Return every entry exactly.

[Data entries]
Content starts

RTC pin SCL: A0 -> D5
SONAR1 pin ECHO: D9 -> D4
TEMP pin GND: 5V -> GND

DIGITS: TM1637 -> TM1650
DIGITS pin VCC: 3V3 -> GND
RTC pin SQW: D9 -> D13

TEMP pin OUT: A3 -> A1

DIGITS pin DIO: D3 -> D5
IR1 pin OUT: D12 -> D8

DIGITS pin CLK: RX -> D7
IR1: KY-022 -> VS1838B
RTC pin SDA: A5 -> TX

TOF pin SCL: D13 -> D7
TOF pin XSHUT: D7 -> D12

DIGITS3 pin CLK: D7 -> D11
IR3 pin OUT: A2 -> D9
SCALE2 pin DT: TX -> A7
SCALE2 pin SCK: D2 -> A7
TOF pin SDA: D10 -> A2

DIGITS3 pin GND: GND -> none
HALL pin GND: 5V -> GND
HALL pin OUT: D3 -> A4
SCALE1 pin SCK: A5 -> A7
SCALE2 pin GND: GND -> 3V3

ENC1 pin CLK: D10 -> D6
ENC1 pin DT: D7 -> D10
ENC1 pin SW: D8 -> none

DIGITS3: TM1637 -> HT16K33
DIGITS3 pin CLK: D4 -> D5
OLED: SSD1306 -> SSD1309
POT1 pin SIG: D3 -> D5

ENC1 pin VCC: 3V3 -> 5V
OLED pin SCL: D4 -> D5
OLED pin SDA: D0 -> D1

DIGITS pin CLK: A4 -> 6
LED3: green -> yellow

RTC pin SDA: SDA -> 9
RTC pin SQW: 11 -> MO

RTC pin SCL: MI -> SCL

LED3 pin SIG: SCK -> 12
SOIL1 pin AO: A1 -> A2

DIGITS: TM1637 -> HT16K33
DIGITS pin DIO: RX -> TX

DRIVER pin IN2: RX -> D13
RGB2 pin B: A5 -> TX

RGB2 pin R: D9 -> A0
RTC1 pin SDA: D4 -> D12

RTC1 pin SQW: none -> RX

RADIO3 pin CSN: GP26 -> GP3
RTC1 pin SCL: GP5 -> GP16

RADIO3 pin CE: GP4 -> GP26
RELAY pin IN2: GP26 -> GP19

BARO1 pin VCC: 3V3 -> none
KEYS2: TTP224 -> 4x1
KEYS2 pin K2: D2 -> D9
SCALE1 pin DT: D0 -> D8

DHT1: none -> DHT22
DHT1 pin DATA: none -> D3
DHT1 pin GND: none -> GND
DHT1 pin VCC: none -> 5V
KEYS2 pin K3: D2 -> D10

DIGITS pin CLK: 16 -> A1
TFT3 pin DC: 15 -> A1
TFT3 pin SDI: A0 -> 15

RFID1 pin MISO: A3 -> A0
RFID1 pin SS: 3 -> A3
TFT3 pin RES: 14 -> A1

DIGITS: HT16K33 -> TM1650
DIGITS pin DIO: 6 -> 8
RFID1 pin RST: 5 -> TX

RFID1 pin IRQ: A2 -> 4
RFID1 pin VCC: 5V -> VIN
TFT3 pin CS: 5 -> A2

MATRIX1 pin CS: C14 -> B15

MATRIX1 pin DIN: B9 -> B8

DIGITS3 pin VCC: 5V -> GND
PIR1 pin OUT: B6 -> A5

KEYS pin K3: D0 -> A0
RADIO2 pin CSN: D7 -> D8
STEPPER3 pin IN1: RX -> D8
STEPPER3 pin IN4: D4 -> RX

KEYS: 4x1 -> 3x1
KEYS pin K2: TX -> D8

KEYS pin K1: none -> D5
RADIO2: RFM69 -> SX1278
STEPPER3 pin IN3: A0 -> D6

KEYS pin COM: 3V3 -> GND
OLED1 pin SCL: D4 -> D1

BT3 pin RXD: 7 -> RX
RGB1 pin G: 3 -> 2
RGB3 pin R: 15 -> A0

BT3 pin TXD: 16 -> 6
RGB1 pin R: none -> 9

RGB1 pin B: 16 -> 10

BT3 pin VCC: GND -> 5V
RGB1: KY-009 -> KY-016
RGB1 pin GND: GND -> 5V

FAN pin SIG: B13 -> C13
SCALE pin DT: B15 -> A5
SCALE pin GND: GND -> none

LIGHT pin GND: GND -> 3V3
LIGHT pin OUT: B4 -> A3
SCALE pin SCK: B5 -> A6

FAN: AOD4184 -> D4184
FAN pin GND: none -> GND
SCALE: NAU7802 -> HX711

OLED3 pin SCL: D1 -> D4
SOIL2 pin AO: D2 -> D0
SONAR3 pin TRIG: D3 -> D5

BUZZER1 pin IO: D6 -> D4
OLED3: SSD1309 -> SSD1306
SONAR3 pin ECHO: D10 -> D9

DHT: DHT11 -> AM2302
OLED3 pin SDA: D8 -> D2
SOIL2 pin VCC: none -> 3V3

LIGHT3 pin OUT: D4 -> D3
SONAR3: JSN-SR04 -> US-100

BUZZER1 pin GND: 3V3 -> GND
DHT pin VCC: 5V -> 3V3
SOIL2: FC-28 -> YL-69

Content ends

# Reply:
RTC pin SCL: A0 -> D5
SONAR1 pin ECHO: D9 -> D4
TEMP pin GND: 5V -> GND

DIGITS: TM1637 -> TM1650
DIGITS pin VCC: 3V3 -> GND
RTC pin SQW: D9 -> D13

TEMP pin OUT: A3 -> A1

DIGITS pin DIO: D3 -> D5
IR1 pin OUT: D12 -> D8

DIGITS pin CLK: RX -> D7
IR1: KY-022 -> VS1838B
RTC pin SDA: A5 -> TX

TOF pin SCL: D13 -> D7
TOF pin XSHUT: D7 -> D12

DIGITS3 pin CLK: D7 -> D11
IR3 pin OUT: A2 -> D9
SCALE2 pin DT: TX -> A7
SCALE2 pin SCK: D2 -> A7
TOF pin SDA: D10 -> A2

DIGITS3 pin GND: GND -> none
HALL pin GND: 5V -> GND
HALL pin OUT: D3 -> A4
SCALE1 pin SCK: A5 -> A7
SCALE2 pin GND: GND -> 3V3

ENC1 pin CLK: D10 -> D6
ENC1 pin DT: D7 -> D10
ENC1 pin SW: D8 -> none

DIGITS3: TM1637 -> HT16K33
DIGITS3 pin CLK: D4 -> D5
OLED: SSD1306 -> SSD1309
POT1 pin SIG: D3 -> D5

ENC1 pin VCC: 3V3 -> 5V
OLED pin SCL: D4 -> D5
OLED pin SDA: D0 -> D1

DIGITS pin CLK: A4 -> 6
LED3: green -> yellow

RTC pin SDA: SDA -> 9
RTC pin SQW: 11 -> MO

RTC pin SCL: MI -> SCL

LED3 pin SIG: SCK -> 12
SOIL1 pin AO: A1 -> A2

DIGITS: TM1637 -> HT16K33
DIGITS pin DIO: RX -> TX

DRIVER pin IN2: RX -> D13
RGB2 pin B: A5 -> TX

RGB2 pin R: D9 -> A0
RTC1 pin SDA: D4 -> D12

RTC1 pin SQW: none -> RX

RADIO3 pin CSN: GP26 -> GP3
RTC1 pin SCL: GP5 -> GP16

RADIO3 pin CE: GP4 -> GP26
RELAY pin IN2: GP26 -> GP19

BARO1 pin VCC: 3V3 -> none
KEYS2: TTP224 -> 4x1
KEYS2 pin K2: D2 -> D9
SCALE1 pin DT: D0 -> D8

DHT1: none -> DHT22
DHT1 pin DATA: none -> D3
DHT1 pin GND: none -> GND
DHT1 pin VCC: none -> 5V
KEYS2 pin K3: D2 -> D10

DIGITS pin CLK: 16 -> A1
TFT3 pin DC: 15 -> A1
TFT3 pin SDI: A0 -> 15

RFID1 pin MISO: A3 -> A0
RFID1 pin SS: 3 -> A3
TFT3 pin RES: 14 -> A1

DIGITS: HT16K33 -> TM1650
DIGITS pin DIO: 6 -> 8
RFID1 pin RST: 5 -> TX

RFID1 pin IRQ: A2 -> 4
RFID1 pin VCC: 5V -> VIN
TFT3 pin CS: 5 -> A2

MATRIX1 pin CS: C14 -> B15

MATRIX1 pin DIN: B9 -> B8

DIGITS3 pin VCC: 5V -> GND
PIR1 pin OUT: B6 -> A5

KEYS pin K3: D0 -> A0
RADIO2 pin CSN: D7 -> D8
STEPPER3 pin IN1: RX -> D8
STEPPER3 pin IN4: D4 -> RX

KEYS: 4x1 -> 3x1
KEYS pin K2: TX -> D8

KEYS pin K1: none -> D5
RADIO2: RFM69 -> SX1278
STEPPER3 pin IN3: A0 -> D6

KEYS pin COM: 3V3 -> GND
OLED1 pin SCL: D4 -> D1

BT3 pin RXD: 7 -> RX
RGB1 pin G: 3 -> 2
RGB3 pin R: 15 -> A0

BT3 pin TXD: 16 -> 6
RGB1 pin R: none -> 9

RGB1 pin B: 16 -> 10

BT3 pin VCC: GND -> 5V
RGB1: KY-009 -> KY-016
RGB1 pin GND: GND -> 5V

FAN pin SIG: B13 -> C13
SCALE pin DT: B15 -> A5
SCALE pin GND: GND -> none

LIGHT pin GND: GND -> 3V3
LIGHT pin OUT: B4 -> A3
SCALE pin SCK: B5 -> A6

FAN: AOD4184 -> D4184
FAN pin GND: none -> GND
SCALE: NAU7802 -> HX711

OLED3 pin SCL: D1 -> D4
SOIL2 pin AO: D2 -> D0
SONAR3 pin TRIG: D3 -> D5

BUZZER1 pin IO: D6 -> D4
OLED3: SSD1309 -> SSD1306
SONAR3 pin ECHO: D10 -> D9

DHT: DHT11 -> AM2302
OLED3 pin SDA: D8 -> D2
SOIL2 pin VCC: none -> 3V3

LIGHT3 pin OUT: D4 -> D3
SONAR3: JSN-SR04 -> US-100

BUZZER1 pin GND: 3V3 -> GND
DHT pin VCC: 5V -> 3V3
SOIL2: FC-28 -> YL-69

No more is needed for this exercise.